### Required work
Return every line below that contains the string "kern", treating uppercase and lowercase letters as distinct.

** Begin Data to use **

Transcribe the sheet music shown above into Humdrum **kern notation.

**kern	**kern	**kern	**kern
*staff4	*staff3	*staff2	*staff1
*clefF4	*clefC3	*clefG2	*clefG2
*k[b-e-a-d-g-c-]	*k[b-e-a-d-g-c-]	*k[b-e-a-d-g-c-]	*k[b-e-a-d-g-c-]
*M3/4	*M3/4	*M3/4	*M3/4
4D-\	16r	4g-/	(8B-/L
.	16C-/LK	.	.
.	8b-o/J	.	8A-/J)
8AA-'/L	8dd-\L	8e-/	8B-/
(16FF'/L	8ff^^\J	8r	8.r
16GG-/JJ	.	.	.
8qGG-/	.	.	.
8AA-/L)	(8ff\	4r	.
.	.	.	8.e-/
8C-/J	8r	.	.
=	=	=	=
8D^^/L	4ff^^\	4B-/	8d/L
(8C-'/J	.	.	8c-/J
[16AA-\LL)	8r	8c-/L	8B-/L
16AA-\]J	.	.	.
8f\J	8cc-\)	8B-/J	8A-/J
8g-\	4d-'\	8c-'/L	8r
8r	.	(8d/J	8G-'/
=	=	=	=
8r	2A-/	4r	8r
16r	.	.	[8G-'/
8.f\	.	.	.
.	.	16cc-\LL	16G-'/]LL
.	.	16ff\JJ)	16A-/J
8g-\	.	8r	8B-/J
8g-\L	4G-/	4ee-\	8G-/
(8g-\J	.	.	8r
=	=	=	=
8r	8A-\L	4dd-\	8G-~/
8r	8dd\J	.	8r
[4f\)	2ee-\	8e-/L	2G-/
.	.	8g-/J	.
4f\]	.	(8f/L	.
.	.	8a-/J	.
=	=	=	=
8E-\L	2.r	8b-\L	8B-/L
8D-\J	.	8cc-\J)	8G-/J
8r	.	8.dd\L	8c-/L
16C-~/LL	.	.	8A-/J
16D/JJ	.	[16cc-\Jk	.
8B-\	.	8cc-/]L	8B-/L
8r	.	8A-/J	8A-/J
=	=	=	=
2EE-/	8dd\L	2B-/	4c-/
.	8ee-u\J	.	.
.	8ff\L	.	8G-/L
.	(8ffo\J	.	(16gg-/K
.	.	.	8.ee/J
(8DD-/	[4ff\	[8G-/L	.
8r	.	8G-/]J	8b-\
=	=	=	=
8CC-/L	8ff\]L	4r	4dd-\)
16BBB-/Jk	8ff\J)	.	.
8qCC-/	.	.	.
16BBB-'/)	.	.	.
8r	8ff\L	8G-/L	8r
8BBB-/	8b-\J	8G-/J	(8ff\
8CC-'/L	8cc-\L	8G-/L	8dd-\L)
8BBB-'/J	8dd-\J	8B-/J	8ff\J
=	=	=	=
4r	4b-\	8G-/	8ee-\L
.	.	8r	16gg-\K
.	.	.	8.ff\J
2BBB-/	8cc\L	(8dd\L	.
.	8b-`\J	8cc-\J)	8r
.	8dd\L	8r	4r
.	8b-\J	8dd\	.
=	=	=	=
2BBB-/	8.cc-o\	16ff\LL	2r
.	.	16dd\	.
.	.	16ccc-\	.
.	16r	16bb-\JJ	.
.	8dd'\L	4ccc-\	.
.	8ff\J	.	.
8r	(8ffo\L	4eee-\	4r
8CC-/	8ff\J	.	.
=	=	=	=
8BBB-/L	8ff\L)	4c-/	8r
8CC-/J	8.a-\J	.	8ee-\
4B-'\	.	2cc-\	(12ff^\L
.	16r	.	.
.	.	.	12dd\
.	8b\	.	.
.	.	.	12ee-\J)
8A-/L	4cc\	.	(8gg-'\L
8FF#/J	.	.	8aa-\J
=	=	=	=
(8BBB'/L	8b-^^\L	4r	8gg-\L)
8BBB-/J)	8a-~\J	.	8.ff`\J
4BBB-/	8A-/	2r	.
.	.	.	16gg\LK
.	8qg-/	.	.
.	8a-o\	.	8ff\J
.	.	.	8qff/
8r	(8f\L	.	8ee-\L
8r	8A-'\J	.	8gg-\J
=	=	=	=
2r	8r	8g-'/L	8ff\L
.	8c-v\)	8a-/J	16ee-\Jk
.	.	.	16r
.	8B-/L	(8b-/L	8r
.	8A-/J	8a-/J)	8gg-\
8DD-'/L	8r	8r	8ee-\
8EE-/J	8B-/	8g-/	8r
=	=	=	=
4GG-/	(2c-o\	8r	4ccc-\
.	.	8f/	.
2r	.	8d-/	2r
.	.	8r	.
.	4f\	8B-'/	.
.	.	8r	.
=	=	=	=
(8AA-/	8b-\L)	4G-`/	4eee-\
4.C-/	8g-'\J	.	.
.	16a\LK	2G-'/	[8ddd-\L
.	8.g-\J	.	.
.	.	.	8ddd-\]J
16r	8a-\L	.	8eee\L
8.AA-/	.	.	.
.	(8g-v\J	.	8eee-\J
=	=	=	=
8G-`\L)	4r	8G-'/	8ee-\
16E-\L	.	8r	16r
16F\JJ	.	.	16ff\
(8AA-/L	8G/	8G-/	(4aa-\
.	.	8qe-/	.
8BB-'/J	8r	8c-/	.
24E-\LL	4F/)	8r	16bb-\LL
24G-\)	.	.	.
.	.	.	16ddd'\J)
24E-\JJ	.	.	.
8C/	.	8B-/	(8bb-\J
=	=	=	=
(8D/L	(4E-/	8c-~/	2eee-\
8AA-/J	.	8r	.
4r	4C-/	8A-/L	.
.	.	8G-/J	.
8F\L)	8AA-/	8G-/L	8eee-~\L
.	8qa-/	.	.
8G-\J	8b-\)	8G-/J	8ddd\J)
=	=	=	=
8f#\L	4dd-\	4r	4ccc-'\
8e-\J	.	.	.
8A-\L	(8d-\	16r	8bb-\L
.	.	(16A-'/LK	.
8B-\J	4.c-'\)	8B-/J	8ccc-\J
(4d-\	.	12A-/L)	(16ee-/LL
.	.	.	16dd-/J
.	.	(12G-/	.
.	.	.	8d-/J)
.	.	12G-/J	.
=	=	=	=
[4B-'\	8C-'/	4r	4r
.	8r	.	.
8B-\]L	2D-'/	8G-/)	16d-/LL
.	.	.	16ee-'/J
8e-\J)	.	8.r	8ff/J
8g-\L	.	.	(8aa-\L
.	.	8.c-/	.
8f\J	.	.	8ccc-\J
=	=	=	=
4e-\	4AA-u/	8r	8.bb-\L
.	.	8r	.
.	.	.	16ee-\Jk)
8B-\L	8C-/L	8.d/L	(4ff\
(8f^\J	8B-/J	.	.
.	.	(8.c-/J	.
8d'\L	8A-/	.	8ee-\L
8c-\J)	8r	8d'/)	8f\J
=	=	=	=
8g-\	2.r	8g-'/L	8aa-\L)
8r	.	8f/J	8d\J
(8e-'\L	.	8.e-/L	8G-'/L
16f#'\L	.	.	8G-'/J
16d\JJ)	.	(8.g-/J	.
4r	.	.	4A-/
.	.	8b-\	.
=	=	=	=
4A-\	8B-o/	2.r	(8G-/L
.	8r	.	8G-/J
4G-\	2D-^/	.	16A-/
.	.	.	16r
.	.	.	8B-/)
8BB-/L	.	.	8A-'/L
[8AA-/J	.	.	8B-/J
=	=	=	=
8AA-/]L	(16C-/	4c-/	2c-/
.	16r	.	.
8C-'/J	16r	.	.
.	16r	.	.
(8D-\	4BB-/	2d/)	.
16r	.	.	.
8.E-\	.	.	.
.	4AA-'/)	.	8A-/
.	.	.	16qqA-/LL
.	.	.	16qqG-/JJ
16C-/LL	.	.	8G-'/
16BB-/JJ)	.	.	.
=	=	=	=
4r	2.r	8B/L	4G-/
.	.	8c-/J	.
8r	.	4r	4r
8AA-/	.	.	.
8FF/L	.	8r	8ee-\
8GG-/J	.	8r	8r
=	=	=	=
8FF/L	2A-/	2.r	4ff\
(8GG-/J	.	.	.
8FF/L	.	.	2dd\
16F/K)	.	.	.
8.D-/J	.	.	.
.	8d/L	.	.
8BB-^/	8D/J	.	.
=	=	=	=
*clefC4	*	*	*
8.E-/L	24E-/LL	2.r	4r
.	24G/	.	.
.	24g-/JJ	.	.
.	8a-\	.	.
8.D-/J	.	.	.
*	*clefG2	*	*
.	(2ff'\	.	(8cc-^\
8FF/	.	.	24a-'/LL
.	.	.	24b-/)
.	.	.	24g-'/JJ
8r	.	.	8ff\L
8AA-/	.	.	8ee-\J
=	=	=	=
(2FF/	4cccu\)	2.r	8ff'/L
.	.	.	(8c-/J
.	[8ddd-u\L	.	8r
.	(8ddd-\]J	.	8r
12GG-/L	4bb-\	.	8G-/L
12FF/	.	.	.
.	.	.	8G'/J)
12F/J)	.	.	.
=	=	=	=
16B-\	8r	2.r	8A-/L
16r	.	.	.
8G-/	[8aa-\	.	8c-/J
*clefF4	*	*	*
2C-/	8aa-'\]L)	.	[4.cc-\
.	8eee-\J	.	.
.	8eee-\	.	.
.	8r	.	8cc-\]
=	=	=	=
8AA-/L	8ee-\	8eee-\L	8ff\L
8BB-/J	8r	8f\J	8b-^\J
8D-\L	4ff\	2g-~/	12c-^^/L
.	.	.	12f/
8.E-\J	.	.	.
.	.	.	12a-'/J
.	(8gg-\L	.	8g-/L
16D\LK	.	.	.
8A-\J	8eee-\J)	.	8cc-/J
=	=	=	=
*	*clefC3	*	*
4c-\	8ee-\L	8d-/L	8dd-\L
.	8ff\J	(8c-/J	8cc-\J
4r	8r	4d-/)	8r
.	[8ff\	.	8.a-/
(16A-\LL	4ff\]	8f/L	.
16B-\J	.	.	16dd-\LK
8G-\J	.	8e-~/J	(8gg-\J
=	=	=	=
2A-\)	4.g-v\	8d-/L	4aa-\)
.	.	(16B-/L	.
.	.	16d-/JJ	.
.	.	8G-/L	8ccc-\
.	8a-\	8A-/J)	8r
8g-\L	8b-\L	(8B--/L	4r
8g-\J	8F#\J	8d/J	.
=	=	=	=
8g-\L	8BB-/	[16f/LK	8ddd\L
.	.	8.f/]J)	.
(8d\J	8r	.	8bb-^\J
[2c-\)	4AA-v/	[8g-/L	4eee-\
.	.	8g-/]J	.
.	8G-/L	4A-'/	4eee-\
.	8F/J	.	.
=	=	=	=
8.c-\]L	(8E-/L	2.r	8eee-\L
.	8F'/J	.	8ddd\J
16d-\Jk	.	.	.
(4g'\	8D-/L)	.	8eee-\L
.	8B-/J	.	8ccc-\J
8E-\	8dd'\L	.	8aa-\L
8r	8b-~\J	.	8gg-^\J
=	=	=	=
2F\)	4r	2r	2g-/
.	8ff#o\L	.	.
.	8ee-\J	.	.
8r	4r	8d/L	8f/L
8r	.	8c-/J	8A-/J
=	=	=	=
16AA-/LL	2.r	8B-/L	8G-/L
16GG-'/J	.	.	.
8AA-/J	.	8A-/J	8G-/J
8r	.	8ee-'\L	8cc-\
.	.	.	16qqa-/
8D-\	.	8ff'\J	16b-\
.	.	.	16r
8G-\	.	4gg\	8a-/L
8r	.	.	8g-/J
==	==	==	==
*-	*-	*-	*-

** End Data to use **

### Solution to this problem
Transcribe the sheet music shown above into Humdrum **kern notation.
**kern	**kern	**kern	**kern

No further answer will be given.